• **Task to carry out**
Search the entries below for "orange". Report each line where it occurs.

╭─ Extracted information

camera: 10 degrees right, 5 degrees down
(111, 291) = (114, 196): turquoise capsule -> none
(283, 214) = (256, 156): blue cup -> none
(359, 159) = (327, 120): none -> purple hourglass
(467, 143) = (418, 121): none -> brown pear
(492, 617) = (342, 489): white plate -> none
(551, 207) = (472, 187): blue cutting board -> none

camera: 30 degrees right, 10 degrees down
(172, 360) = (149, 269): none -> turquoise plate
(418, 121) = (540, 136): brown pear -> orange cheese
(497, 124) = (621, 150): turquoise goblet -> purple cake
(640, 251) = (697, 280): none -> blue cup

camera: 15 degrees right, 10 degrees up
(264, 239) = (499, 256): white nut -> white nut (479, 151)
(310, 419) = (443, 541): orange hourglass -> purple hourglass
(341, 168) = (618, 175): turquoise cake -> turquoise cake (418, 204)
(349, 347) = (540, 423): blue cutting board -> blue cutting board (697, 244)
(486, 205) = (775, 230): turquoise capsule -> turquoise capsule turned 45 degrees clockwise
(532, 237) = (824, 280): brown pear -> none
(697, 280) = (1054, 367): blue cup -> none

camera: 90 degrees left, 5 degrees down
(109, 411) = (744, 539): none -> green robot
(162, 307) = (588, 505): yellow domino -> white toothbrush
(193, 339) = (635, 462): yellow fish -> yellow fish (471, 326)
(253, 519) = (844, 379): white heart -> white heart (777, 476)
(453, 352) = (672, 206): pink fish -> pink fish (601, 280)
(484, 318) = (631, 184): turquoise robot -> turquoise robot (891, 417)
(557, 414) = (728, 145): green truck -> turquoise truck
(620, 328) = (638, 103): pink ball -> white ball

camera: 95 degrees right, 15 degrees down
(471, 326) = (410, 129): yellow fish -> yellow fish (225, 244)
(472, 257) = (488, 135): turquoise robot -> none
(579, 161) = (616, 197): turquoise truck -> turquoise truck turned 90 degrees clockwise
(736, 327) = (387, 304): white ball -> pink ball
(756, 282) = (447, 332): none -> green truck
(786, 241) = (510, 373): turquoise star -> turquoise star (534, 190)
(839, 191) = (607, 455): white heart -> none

╰─

• **Response below**
(418, 121) = (540, 136): brown pear -> orange cheese
(310, 419) = (443, 541): orange hourglass -> purple hourglass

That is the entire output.